§ WHAT IS NEEDED: Write every entry out again exactly, please, and skip the pictures.

§ GIVEN RECORDS:
════════════════════

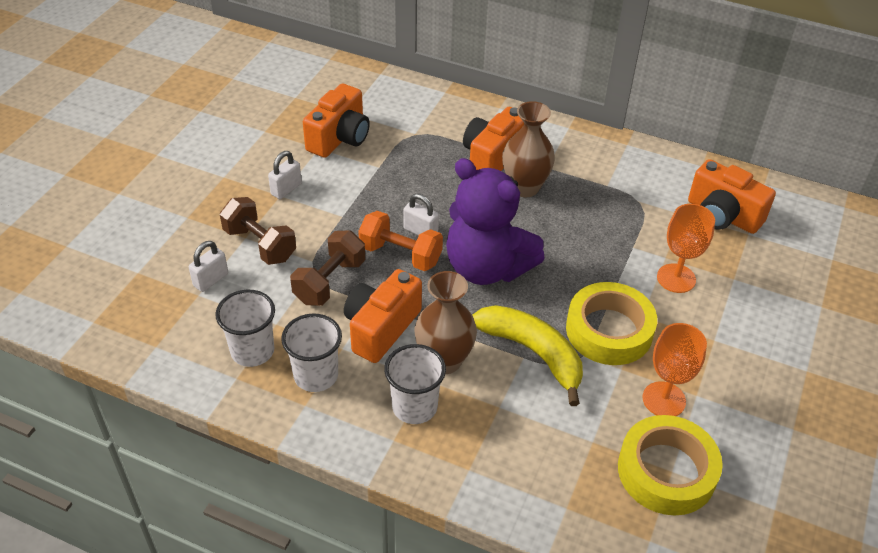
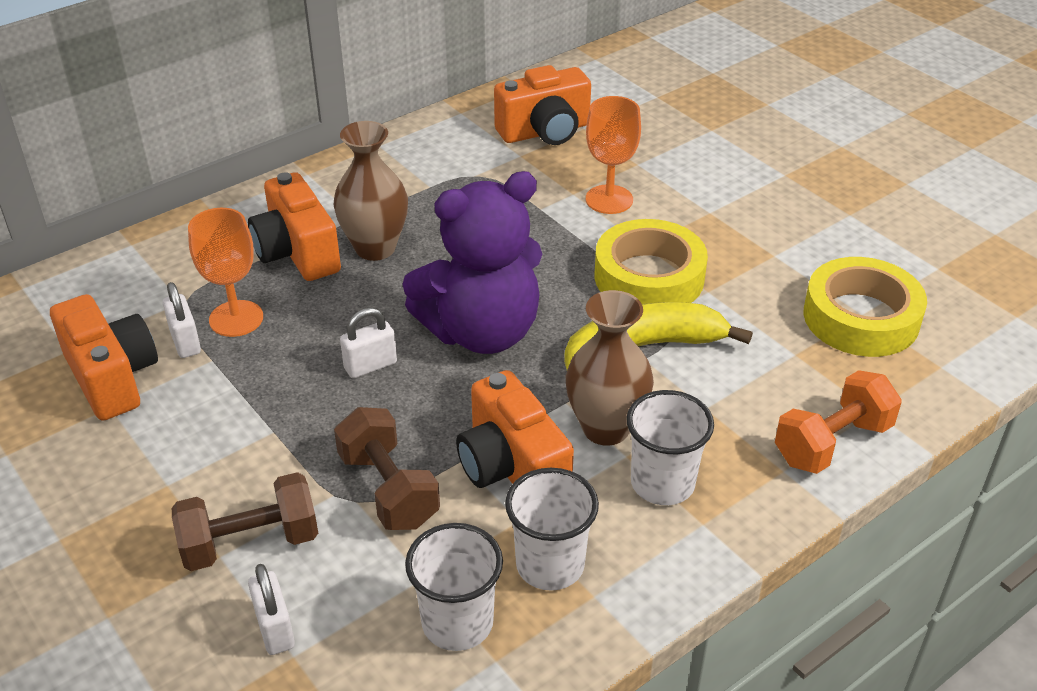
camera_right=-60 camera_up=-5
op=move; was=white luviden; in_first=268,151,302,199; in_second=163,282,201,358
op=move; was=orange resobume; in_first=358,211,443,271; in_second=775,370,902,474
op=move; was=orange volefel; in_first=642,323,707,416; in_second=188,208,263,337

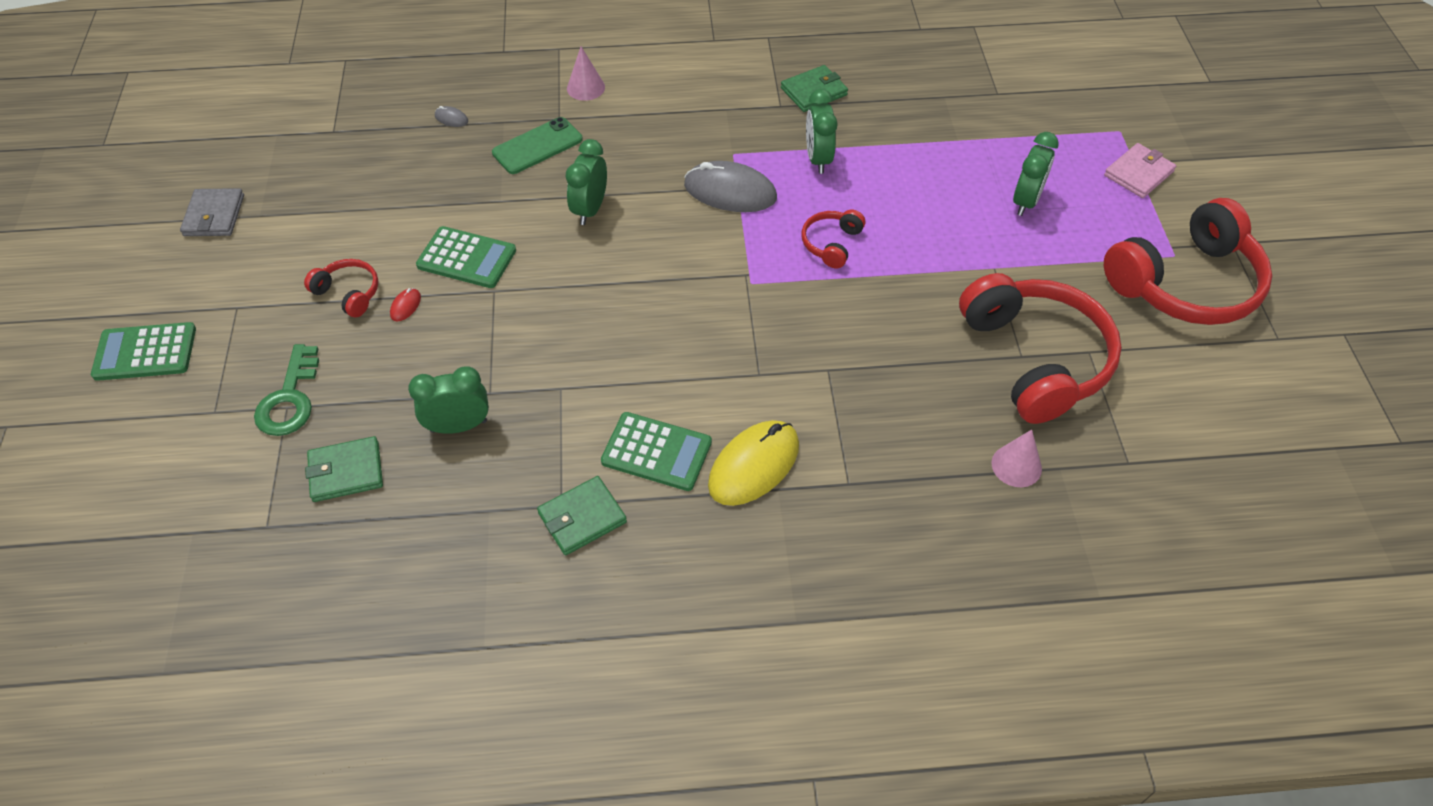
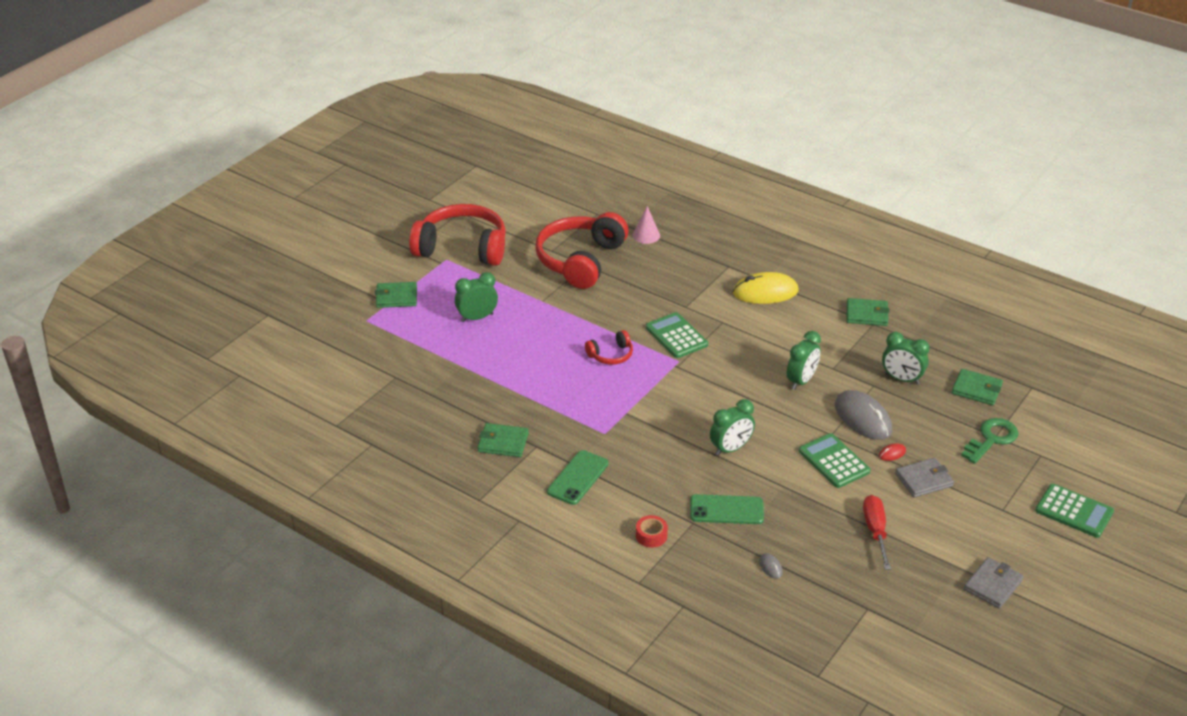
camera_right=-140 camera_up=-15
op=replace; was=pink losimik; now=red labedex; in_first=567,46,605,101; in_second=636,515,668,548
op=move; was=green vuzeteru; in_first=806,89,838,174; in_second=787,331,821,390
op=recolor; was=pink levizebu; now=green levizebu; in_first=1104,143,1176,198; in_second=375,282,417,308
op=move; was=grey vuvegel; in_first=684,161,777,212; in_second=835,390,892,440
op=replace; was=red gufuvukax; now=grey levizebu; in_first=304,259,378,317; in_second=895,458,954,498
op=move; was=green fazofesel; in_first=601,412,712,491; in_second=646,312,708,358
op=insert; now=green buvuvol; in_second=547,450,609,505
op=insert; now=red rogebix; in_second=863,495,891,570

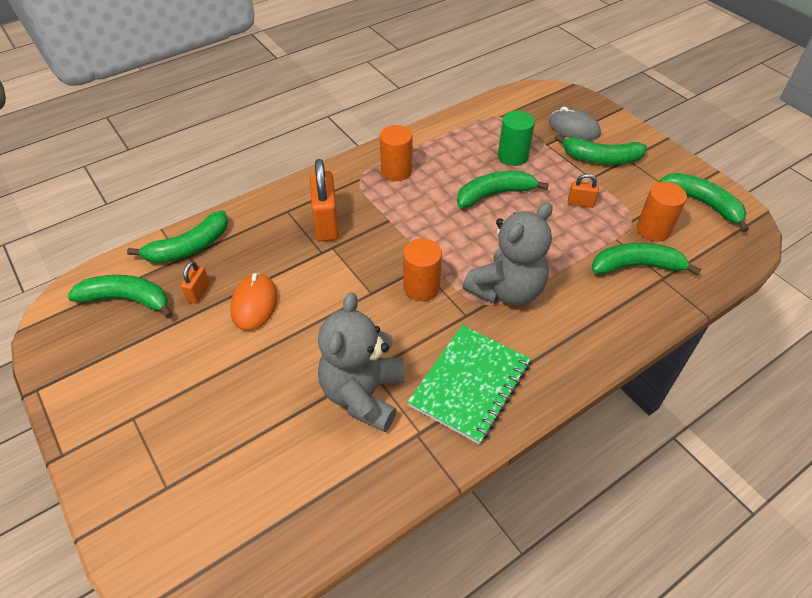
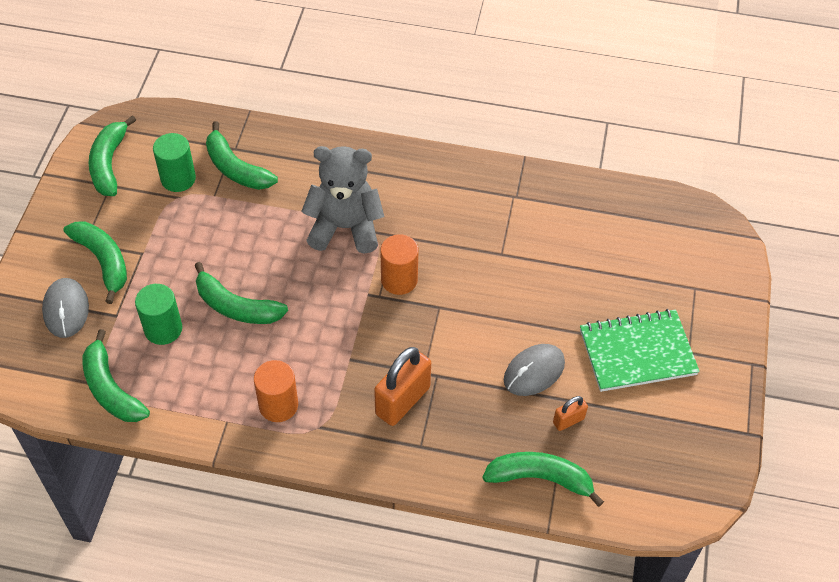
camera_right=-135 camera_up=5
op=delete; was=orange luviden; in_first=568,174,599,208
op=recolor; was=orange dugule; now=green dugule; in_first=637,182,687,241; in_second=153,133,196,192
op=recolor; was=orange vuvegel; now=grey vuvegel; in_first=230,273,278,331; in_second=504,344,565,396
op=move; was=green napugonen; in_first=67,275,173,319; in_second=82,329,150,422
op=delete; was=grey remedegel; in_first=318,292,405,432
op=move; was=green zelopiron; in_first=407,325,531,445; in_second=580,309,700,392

════════════════════

§ COMPLETED EXERCISE:
camera_right=-60 camera_up=-5
op=move; was=white luviden; in_first=268,151,302,199; in_second=163,282,201,358
op=move; was=orange resobume; in_first=358,211,443,271; in_second=775,370,902,474
op=move; was=orange volefel; in_first=642,323,707,416; in_second=188,208,263,337

camera_right=-140 camera_up=-15
op=replace; was=pink losimik; now=red labedex; in_first=567,46,605,101; in_second=636,515,668,548
op=move; was=green vuzeteru; in_first=806,89,838,174; in_second=787,331,821,390
op=recolor; was=pink levizebu; now=green levizebu; in_first=1104,143,1176,198; in_second=375,282,417,308
op=move; was=grey vuvegel; in_first=684,161,777,212; in_second=835,390,892,440
op=replace; was=red gufuvukax; now=grey levizebu; in_first=304,259,378,317; in_second=895,458,954,498
op=move; was=green fazofesel; in_first=601,412,712,491; in_second=646,312,708,358
op=insert; now=green buvuvol; in_second=547,450,609,505
op=insert; now=red rogebix; in_second=863,495,891,570

camera_right=-135 camera_up=5
op=delete; was=orange luviden; in_first=568,174,599,208
op=recolor; was=orange dugule; now=green dugule; in_first=637,182,687,241; in_second=153,133,196,192
op=recolor; was=orange vuvegel; now=grey vuvegel; in_first=230,273,278,331; in_second=504,344,565,396
op=move; was=green napugonen; in_first=67,275,173,319; in_second=82,329,150,422
op=delete; was=grey remedegel; in_first=318,292,405,432
op=move; was=green zelopiron; in_first=407,325,531,445; in_second=580,309,700,392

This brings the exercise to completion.